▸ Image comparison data
++++++++++

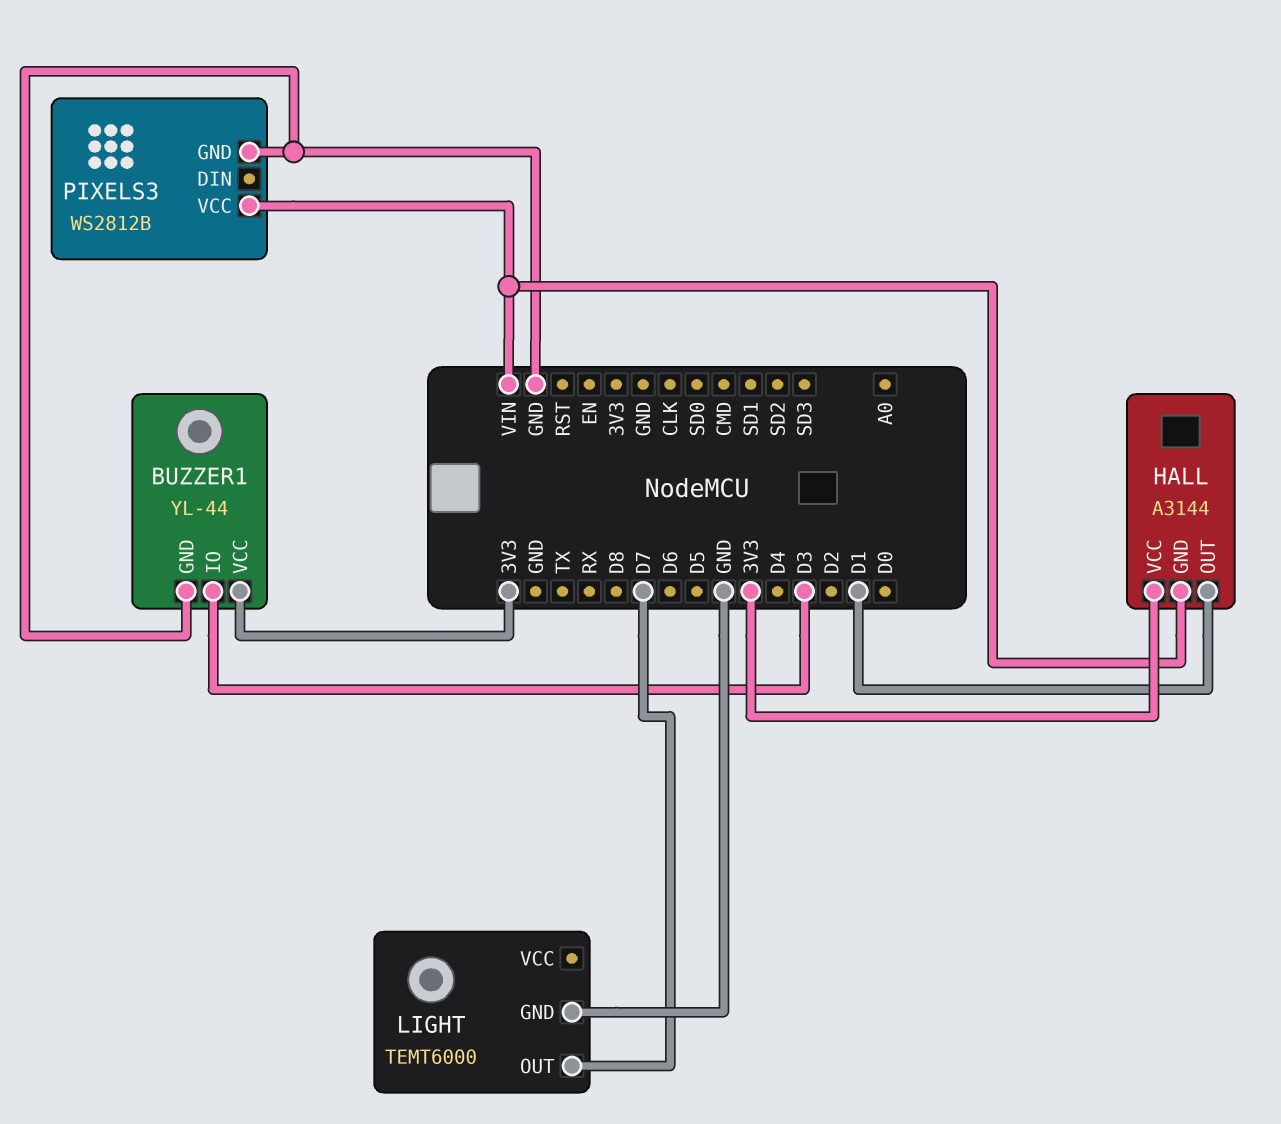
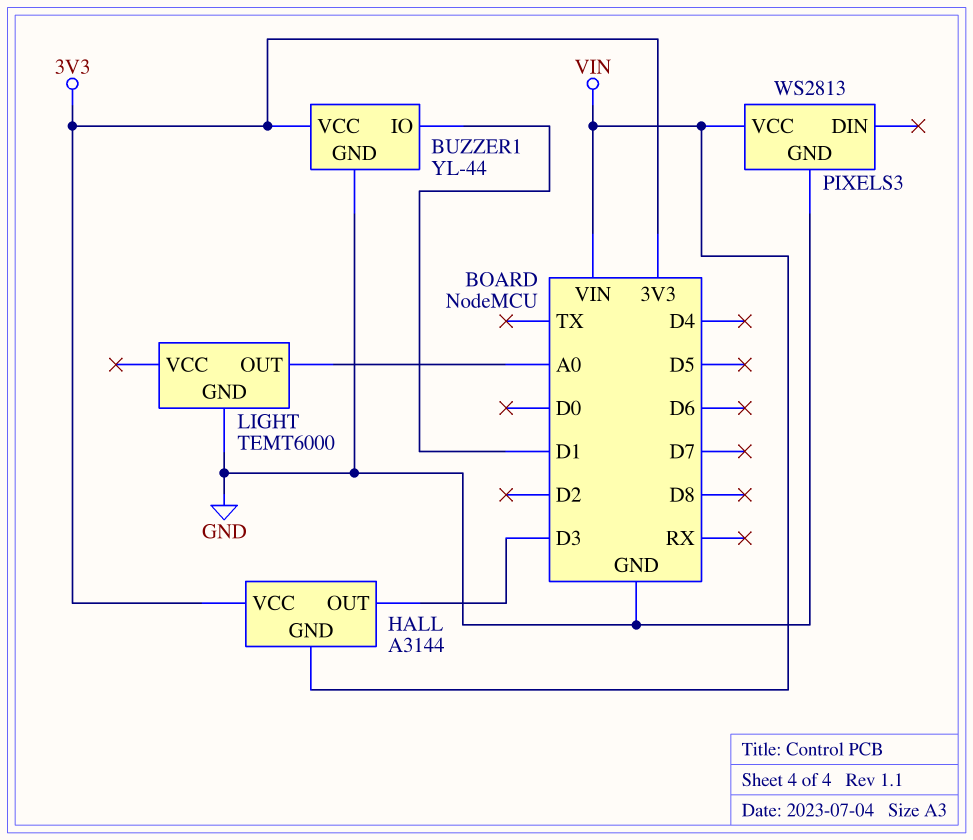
BUZZER1 pin IO: D3 -> D1
HALL pin OUT: D1 -> D3
LIGHT pin OUT: D7 -> A0
PIXELS3: WS2812B -> WS2813

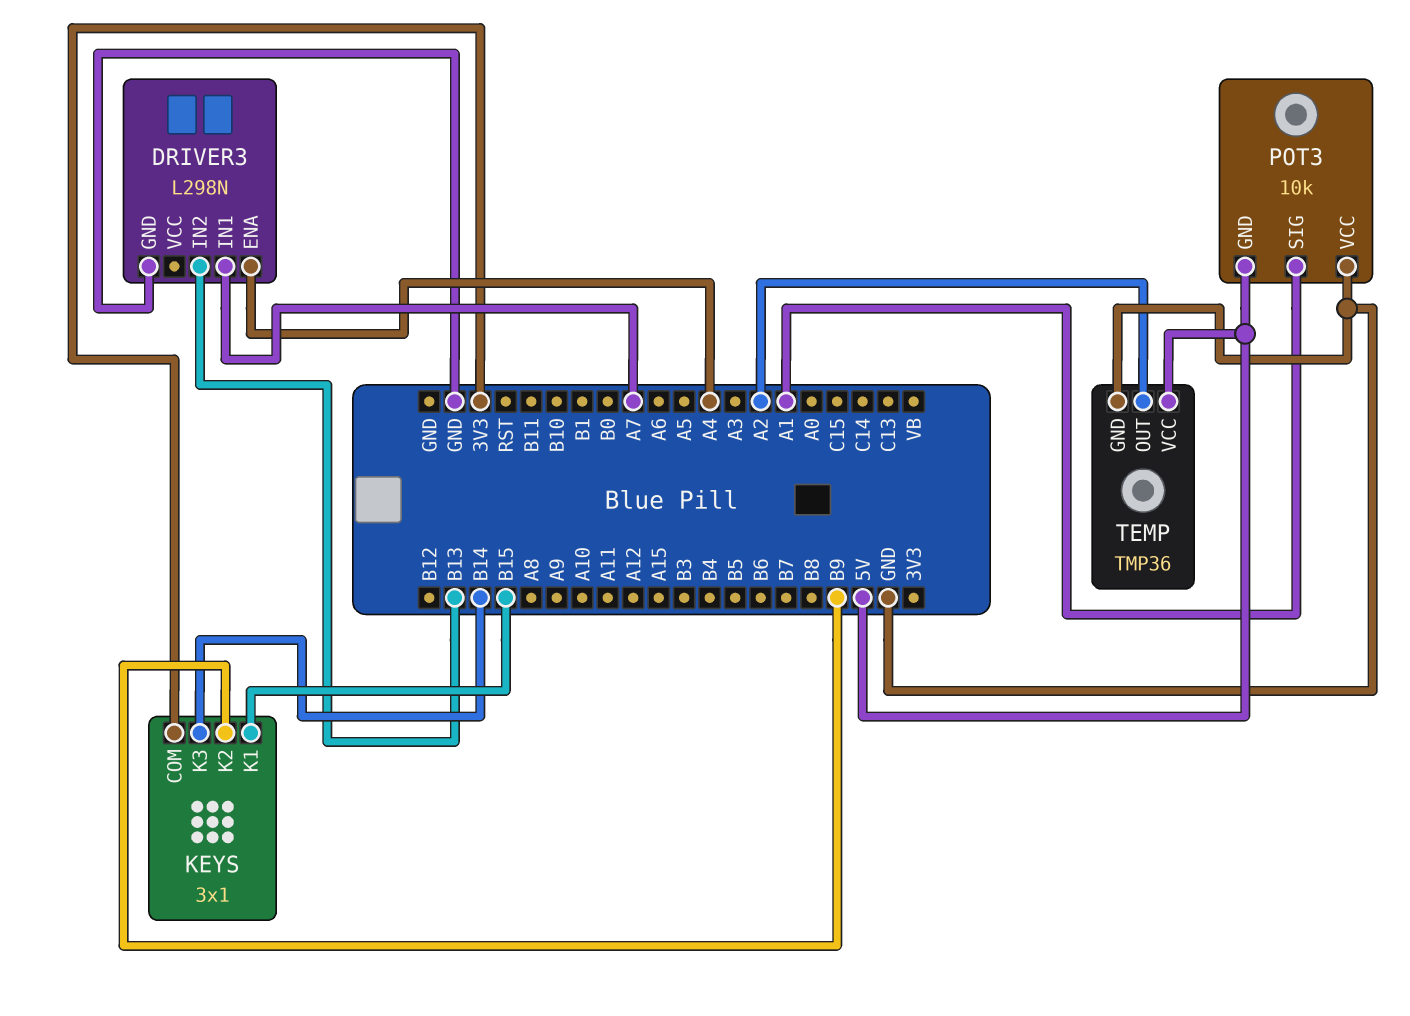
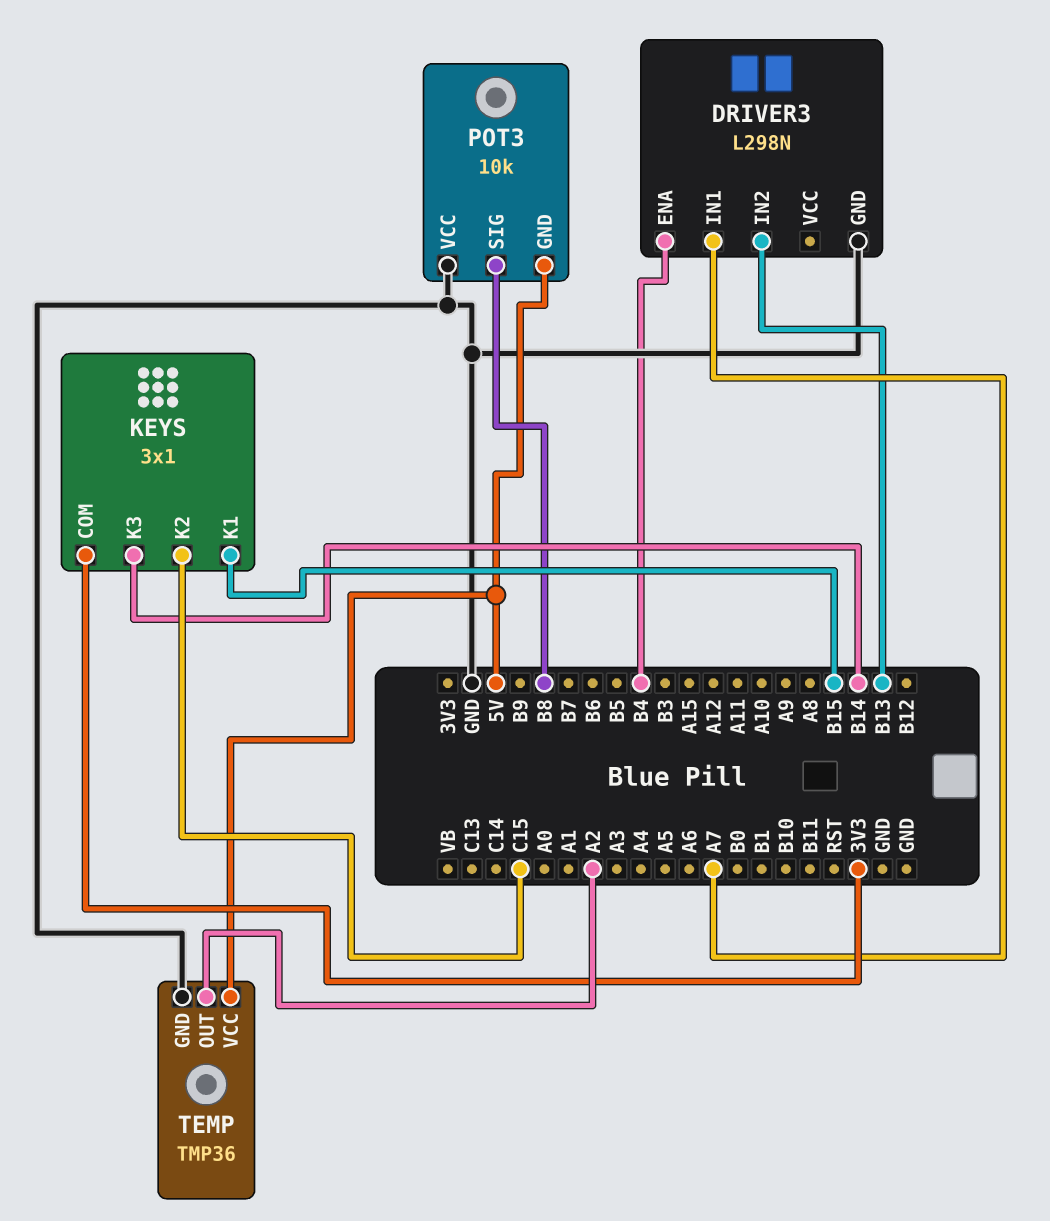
DRIVER3 pin ENA: A4 -> B4
KEYS pin K2: B9 -> C15
POT3 pin SIG: A1 -> B8

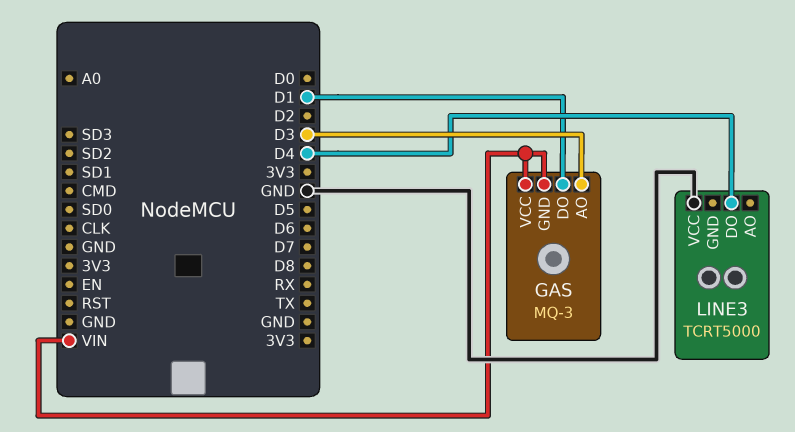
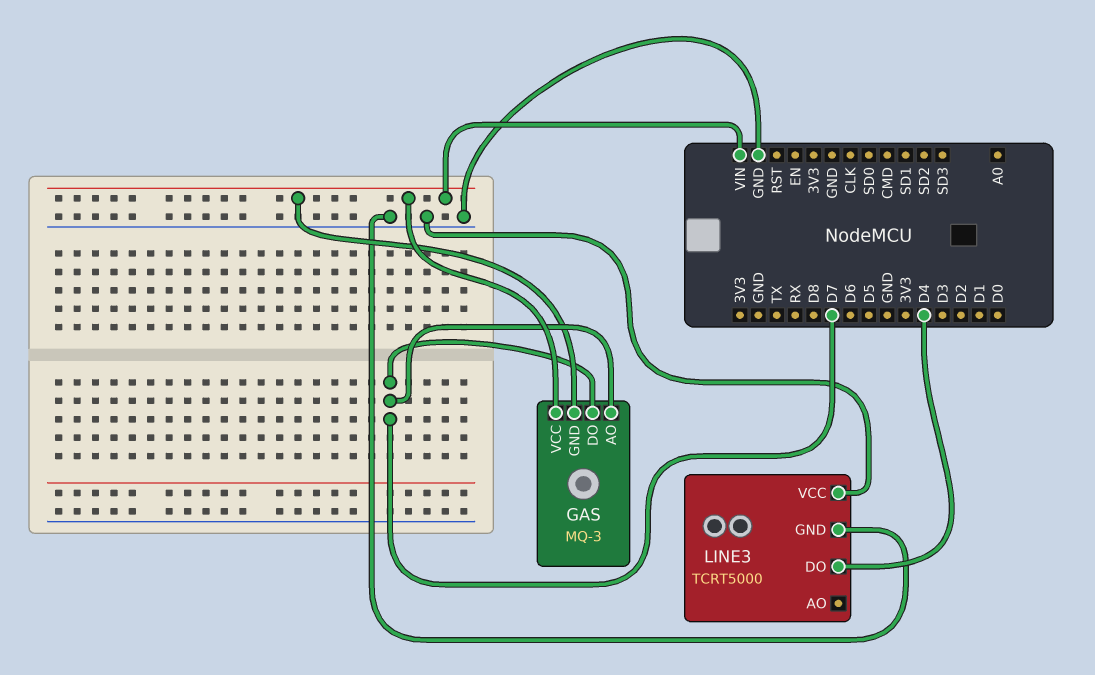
GAS pin AO: D3 -> D7
GAS pin DO: D1 -> D7
LINE3 pin GND: none -> GND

++++++++++

A word-for-word copy of all the data is required, minus the pictures.

▸ Response
BUZZER1 pin IO: D3 -> D1
HALL pin OUT: D1 -> D3
LIGHT pin OUT: D7 -> A0
PIXELS3: WS2812B -> WS2813

DRIVER3 pin ENA: A4 -> B4
KEYS pin K2: B9 -> C15
POT3 pin SIG: A1 -> B8

GAS pin AO: D3 -> D7
GAS pin DO: D1 -> D7
LINE3 pin GND: none -> GND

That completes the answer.